Begin your copy at the line that holds "R205: none -> 68k (GND, N13)" and carry it through the final line of the data, writing out each line exactly and omitting pictures.
= = =
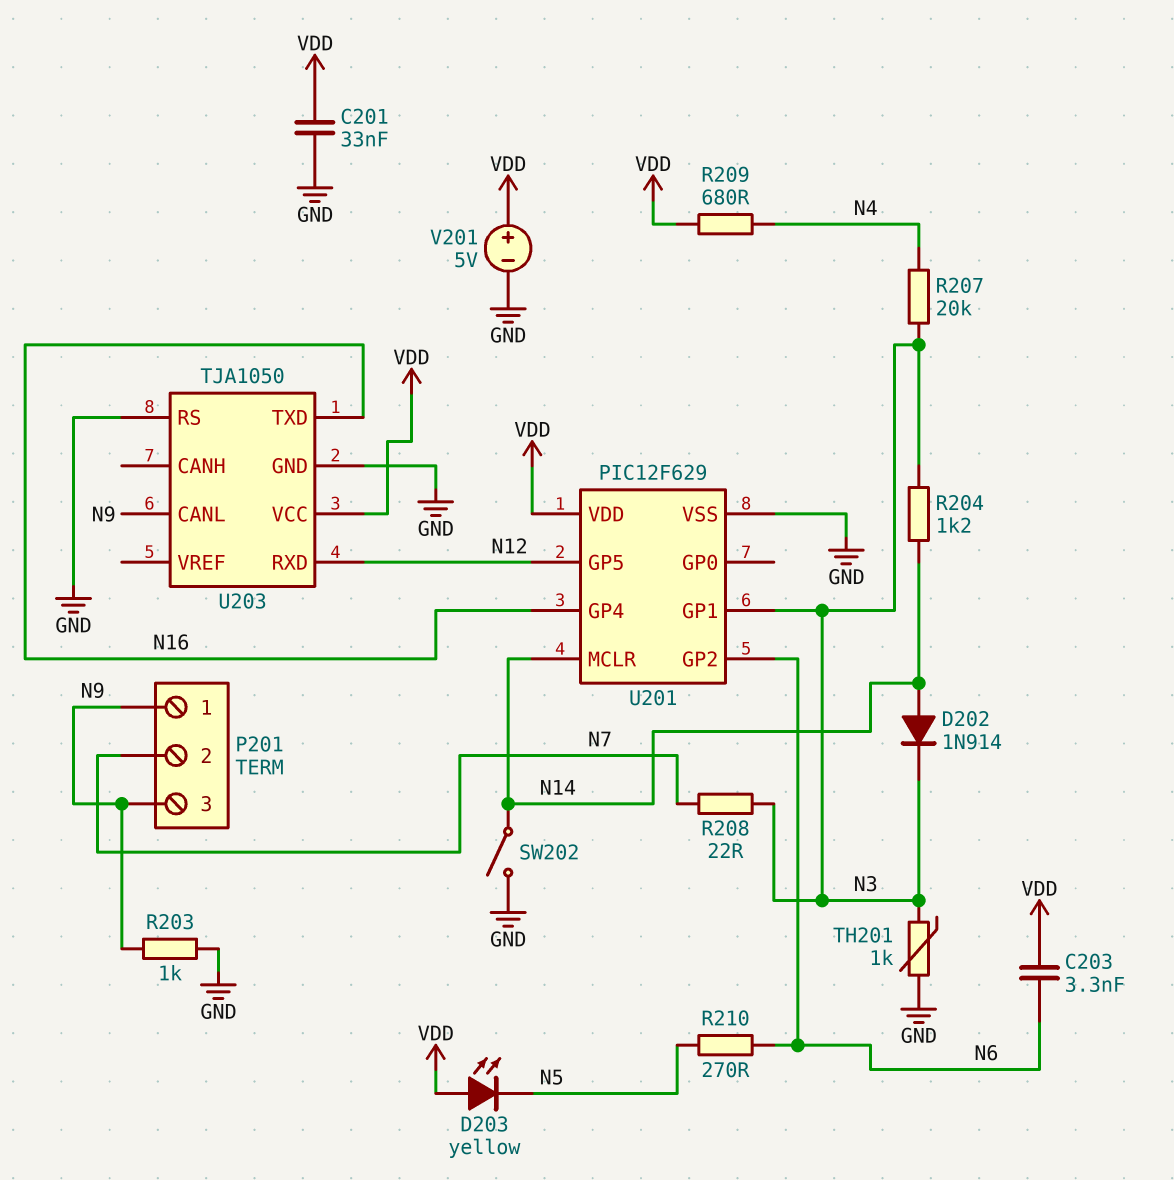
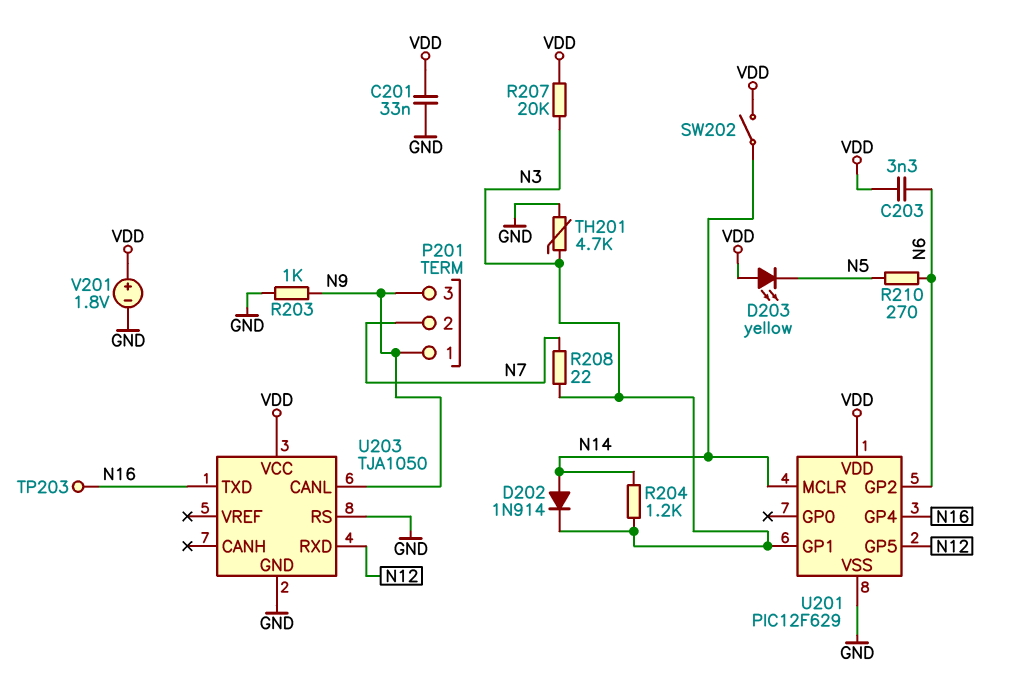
R207: 20k (N3, N4) -> 20k (N3, VDD)
R209: 680 (N4, VDD) -> none
SW202: switch (GND, N14) -> switch (N14, VDD)
TH201: 1k (GND, N3) -> 4.7k (GND, N3)
TP203: none -> test point (N16)
V201: 5V (plus VDD, minus GND) -> 1.8V (plus VDD, minus GND)

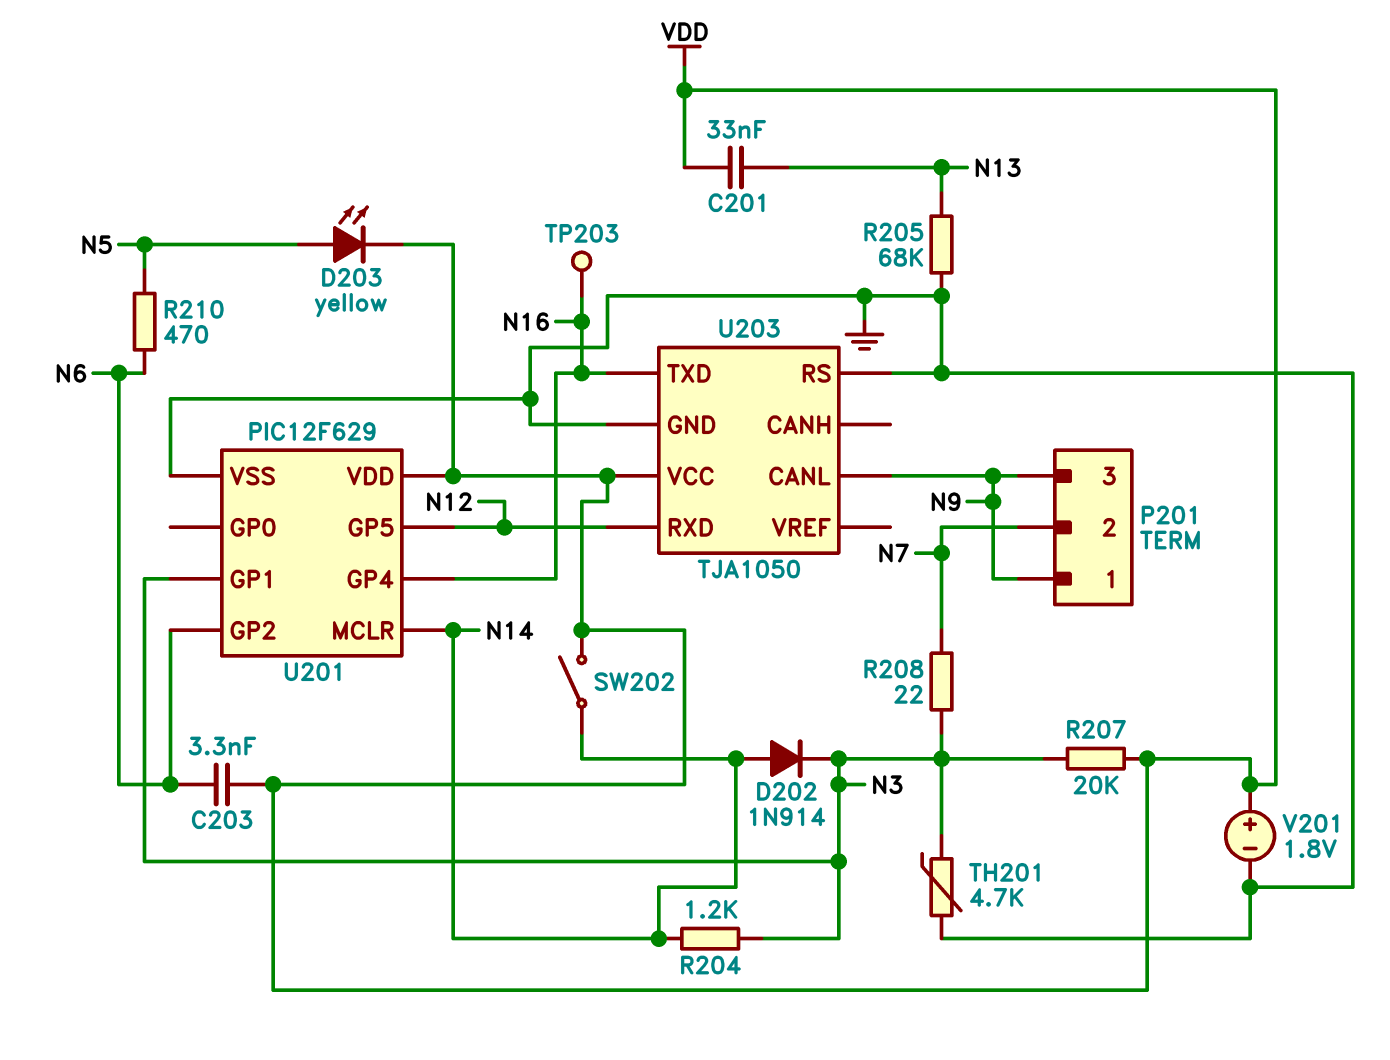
C201: 33nF (GND, VDD) -> 33nF (N13, VDD)
D203: LED yellow (A VDD, K N5) -> LED yellow (A N5, K VDD)
R203: 1k (GND, N9) -> none
R205: none -> 68k (GND, N13)
R210: 270 (N5, N6) -> 470 (N5, N6)

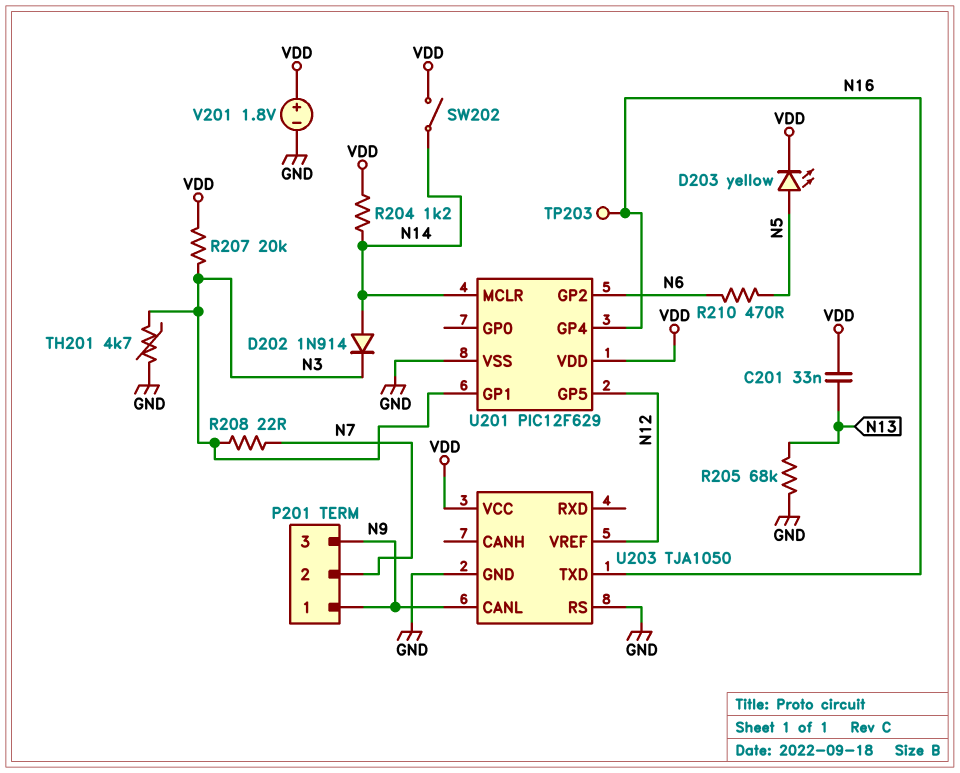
C203: 3.3nF (N6, VDD) -> none
R204: 1.2k (N3, N14) -> 1.2k (N14, VDD)
U203 pin RXD: N12 -> none
U203 pin VREF: none -> N12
= = =
#### OUTPUT
R205: none -> 68k (GND, N13)
R210: 270 (N5, N6) -> 470 (N5, N6)

C203: 3.3nF (N6, VDD) -> none
R204: 1.2k (N3, N14) -> 1.2k (N14, VDD)
U203 pin RXD: N12 -> none
U203 pin VREF: none -> N12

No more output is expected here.